Extracted records
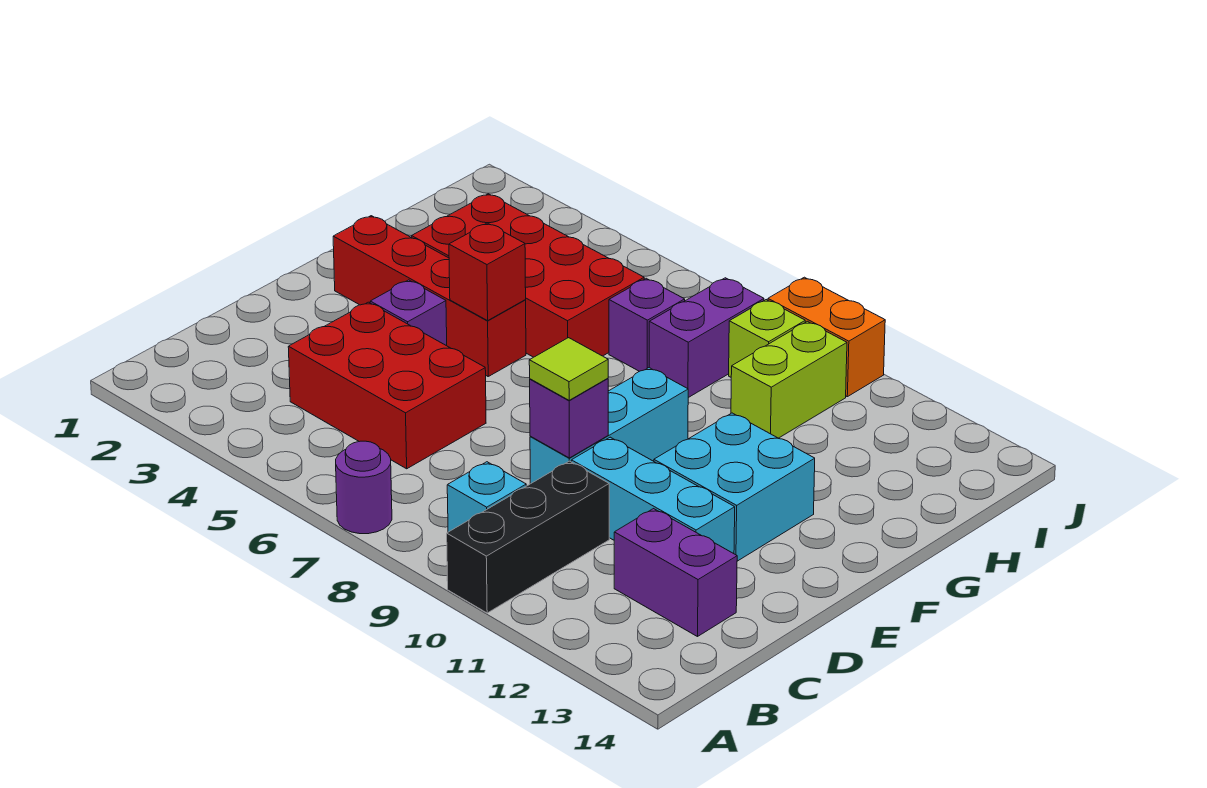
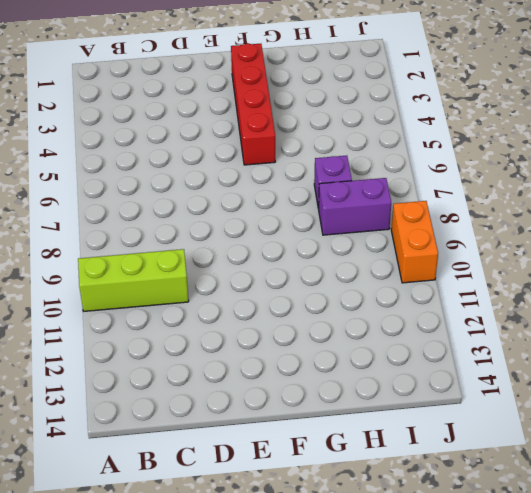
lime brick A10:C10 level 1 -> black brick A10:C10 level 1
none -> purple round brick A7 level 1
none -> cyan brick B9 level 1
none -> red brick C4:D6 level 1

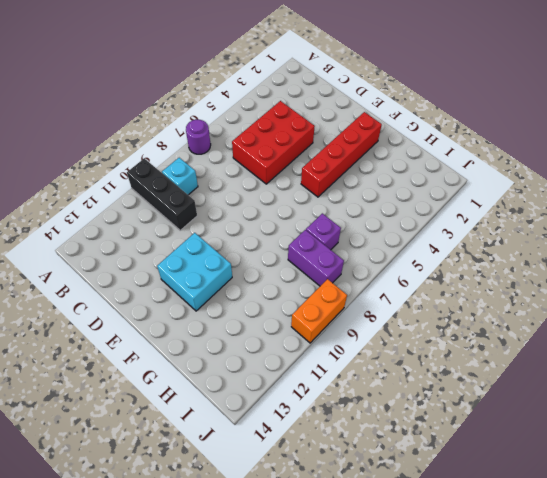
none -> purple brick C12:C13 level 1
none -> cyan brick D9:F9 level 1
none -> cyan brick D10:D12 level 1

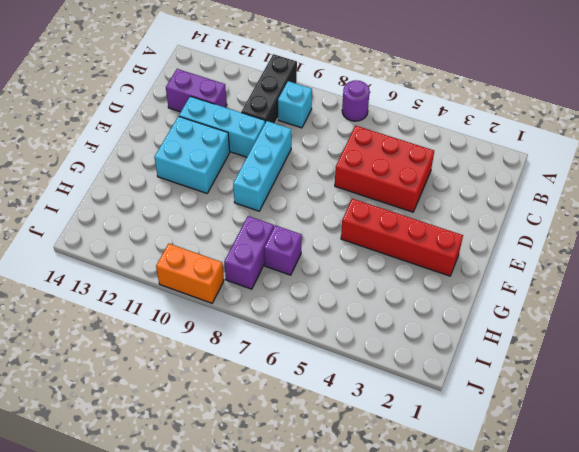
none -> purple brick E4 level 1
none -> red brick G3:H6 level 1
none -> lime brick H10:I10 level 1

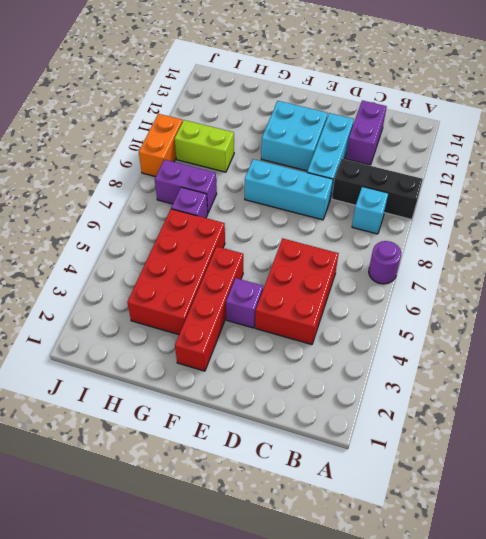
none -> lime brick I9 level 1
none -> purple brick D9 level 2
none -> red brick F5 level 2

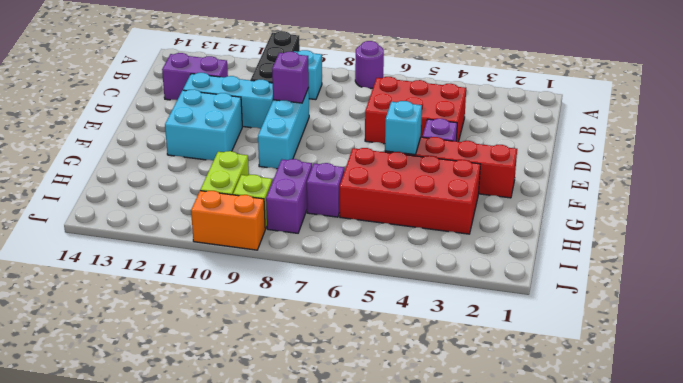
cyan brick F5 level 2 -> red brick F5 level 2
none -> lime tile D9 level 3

What is needed
Set down word for word, from the line that contains "none -> red brick G3:H6 level 1" to the end of the listing above, every line and no picture.

Response to this exercise
none -> red brick G3:H6 level 1
none -> lime brick H10:I10 level 1

none -> lime brick I9 level 1
none -> purple brick D9 level 2
none -> red brick F5 level 2

cyan brick F5 level 2 -> red brick F5 level 2
none -> lime tile D9 level 3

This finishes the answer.